[Image-to-image building correspondences]
______________________________

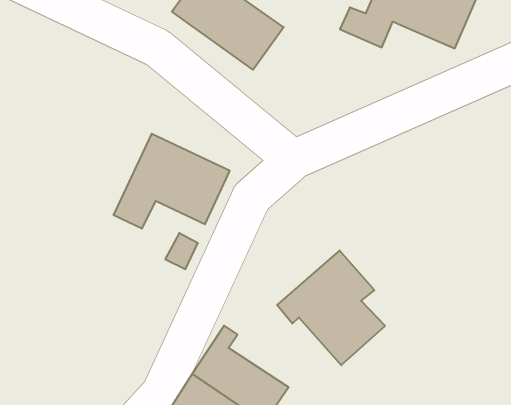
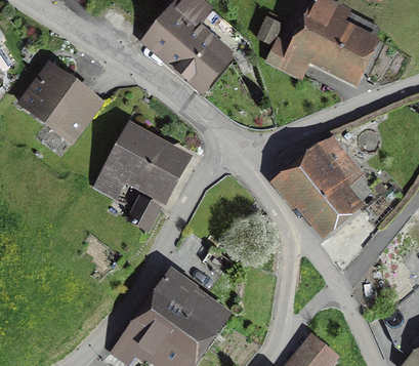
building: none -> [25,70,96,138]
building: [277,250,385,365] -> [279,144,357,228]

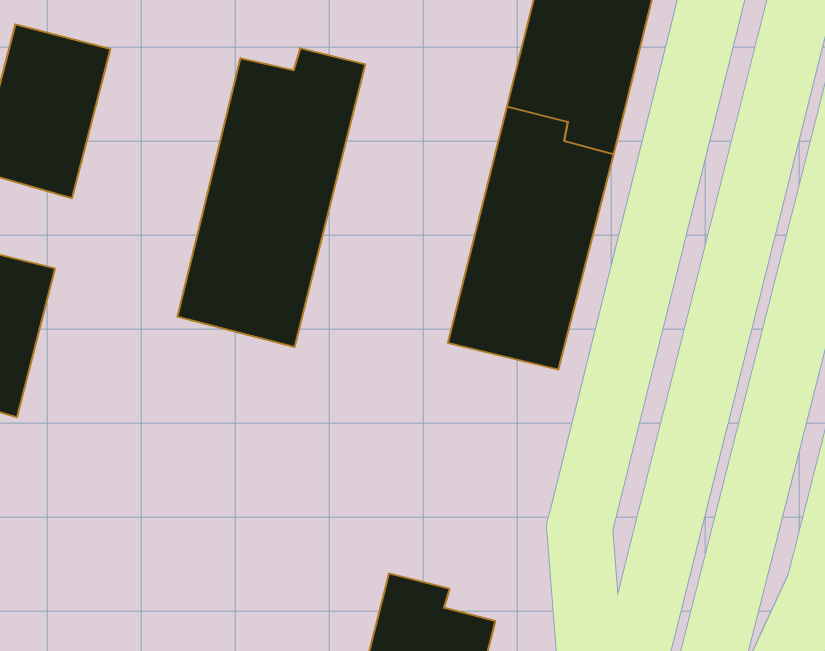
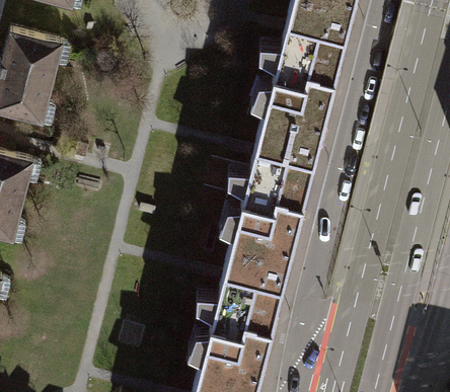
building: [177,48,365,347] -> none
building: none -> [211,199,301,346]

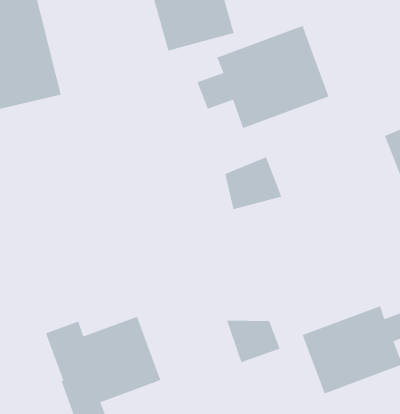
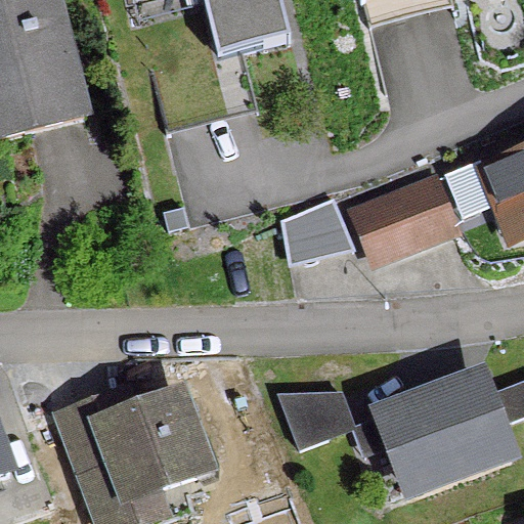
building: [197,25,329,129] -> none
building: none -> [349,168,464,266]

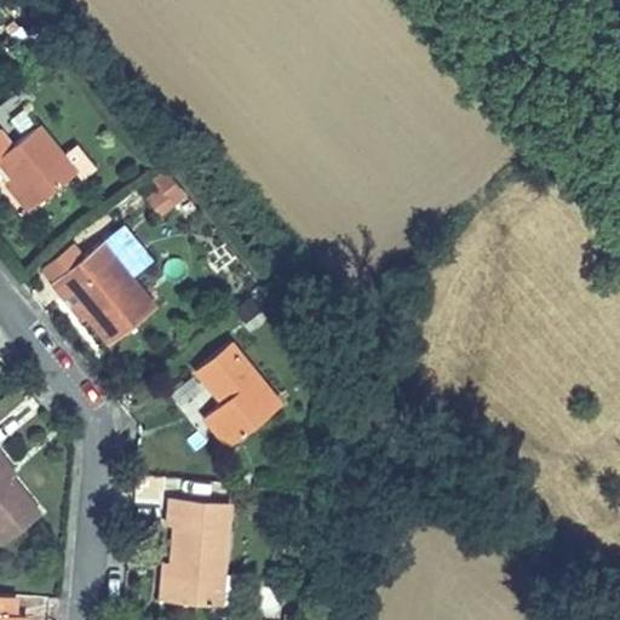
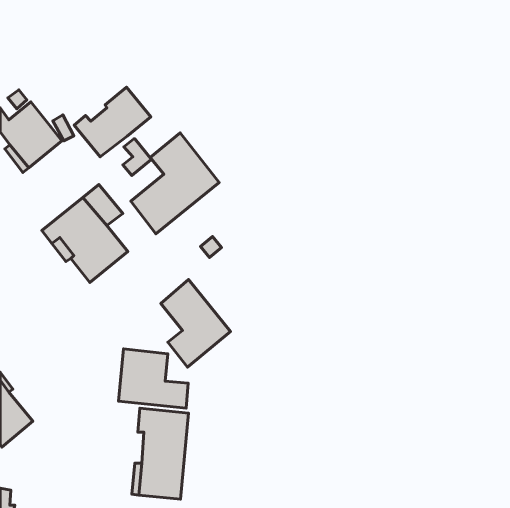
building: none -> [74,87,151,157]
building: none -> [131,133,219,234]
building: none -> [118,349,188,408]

______________________________

**REQUIRED WORK:**
Set down every entry above without alteration, but print no images.

**EXERCISE SOLUTION:**
building: none -> [25,70,96,138]
building: [277,250,385,365] -> [279,144,357,228]

building: [177,48,365,347] -> none
building: none -> [211,199,301,346]

building: [197,25,329,129] -> none
building: none -> [349,168,464,266]

building: none -> [74,87,151,157]
building: none -> [131,133,219,234]
building: none -> [118,349,188,408]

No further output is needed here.